Object change descriptions

Segment Open

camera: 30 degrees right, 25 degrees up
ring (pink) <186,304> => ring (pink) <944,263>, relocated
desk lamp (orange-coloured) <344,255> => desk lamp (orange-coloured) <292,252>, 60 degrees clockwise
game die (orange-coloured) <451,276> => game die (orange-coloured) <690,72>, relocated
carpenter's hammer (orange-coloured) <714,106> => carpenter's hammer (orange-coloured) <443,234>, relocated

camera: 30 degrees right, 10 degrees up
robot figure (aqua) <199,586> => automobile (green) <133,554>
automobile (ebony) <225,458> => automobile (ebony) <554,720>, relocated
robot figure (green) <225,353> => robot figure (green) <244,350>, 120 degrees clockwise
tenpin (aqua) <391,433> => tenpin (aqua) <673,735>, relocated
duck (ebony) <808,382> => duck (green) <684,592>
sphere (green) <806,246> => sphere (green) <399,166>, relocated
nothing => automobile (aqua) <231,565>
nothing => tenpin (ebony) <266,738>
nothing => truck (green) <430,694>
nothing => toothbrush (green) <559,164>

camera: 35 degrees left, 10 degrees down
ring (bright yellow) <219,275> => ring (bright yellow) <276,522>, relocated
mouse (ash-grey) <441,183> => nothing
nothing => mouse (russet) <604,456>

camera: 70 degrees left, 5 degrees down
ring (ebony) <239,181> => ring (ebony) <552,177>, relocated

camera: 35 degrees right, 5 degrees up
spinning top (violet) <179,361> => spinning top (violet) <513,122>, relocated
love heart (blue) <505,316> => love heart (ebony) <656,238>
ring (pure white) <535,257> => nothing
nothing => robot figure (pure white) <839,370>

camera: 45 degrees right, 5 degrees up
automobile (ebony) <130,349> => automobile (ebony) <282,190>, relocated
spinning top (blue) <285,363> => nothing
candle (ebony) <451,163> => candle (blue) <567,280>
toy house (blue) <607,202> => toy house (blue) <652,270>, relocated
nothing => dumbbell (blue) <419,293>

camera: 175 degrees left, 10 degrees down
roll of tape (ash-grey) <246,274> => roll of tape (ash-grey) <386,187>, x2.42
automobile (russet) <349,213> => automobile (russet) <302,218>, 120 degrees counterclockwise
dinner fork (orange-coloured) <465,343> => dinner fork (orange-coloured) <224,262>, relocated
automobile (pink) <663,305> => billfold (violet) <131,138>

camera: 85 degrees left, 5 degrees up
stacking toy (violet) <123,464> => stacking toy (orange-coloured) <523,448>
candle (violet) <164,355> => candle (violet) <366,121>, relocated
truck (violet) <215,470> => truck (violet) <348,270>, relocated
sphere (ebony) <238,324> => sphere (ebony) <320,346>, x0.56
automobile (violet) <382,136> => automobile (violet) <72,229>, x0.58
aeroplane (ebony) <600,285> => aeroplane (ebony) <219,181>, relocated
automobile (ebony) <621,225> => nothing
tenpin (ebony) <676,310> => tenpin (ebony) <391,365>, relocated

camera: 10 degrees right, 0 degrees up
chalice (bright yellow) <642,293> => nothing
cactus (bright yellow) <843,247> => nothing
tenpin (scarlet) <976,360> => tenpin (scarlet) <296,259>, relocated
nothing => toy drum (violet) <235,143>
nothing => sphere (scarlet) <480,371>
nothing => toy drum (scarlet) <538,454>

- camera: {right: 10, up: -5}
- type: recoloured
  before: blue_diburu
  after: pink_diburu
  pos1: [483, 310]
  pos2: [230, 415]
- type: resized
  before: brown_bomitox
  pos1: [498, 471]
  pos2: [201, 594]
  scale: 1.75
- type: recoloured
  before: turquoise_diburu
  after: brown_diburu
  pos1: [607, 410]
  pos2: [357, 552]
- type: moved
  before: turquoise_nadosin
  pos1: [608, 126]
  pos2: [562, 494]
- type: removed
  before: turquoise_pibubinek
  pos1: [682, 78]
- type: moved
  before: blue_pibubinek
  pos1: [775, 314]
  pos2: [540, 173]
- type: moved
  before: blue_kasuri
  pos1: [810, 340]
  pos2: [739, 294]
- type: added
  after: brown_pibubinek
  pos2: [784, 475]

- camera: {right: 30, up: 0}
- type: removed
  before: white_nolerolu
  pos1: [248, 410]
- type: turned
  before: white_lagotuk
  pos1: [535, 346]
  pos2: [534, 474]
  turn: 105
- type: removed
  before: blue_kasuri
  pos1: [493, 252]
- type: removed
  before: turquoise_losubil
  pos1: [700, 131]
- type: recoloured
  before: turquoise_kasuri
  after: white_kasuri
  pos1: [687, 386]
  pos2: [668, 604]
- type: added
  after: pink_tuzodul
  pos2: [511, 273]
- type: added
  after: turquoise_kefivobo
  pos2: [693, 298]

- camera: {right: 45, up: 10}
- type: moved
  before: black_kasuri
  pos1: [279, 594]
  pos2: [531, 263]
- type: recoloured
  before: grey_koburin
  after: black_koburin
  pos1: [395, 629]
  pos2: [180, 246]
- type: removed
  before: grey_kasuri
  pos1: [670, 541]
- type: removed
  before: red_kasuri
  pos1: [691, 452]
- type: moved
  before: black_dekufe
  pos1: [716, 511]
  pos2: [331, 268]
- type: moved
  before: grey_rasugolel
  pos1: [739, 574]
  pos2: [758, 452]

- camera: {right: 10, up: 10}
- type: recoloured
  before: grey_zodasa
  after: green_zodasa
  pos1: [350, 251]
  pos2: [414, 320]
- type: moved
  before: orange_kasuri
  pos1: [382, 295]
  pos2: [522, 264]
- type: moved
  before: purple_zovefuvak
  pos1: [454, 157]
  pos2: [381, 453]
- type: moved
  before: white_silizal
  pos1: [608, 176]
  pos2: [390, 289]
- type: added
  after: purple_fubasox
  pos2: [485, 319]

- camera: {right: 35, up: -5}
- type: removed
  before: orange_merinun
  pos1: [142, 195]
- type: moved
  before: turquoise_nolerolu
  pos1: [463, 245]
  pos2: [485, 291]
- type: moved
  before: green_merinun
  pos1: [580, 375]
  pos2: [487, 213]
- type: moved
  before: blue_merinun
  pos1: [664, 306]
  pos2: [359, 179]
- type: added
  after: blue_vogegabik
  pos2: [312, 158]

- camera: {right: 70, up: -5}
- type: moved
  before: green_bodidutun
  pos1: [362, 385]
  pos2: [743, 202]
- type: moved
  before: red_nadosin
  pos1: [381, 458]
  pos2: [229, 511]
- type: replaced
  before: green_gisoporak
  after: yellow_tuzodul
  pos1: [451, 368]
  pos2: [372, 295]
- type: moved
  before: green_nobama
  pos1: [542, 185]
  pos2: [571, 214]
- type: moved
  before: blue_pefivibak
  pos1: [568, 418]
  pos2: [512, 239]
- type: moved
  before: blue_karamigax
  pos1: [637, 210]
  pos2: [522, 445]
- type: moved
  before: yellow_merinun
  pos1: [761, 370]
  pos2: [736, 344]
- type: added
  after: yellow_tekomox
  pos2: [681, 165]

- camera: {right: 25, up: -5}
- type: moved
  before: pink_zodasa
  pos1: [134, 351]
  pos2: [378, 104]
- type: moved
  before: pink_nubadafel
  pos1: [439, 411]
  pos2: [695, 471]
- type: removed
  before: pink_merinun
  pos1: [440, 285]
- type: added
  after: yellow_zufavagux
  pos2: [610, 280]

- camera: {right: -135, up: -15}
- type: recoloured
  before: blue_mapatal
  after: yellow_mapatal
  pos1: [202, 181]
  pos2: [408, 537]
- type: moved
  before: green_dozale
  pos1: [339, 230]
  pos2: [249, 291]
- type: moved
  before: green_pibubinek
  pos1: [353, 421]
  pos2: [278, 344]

Segment Closed

### Problem
In exact wording, restate the lines of the data above from the first through the one holding "game die (orange-coloured) <451,276>", and stop after that line.

### Answer for this exercise
camera: 30 degrees right, 25 degrees up
ring (pink) <186,304> => ring (pink) <944,263>, relocated
desk lamp (orange-coloured) <344,255> => desk lamp (orange-coloured) <292,252>, 60 degrees clockwise
game die (orange-coloured) <451,276> => game die (orange-coloured) <690,72>, relocated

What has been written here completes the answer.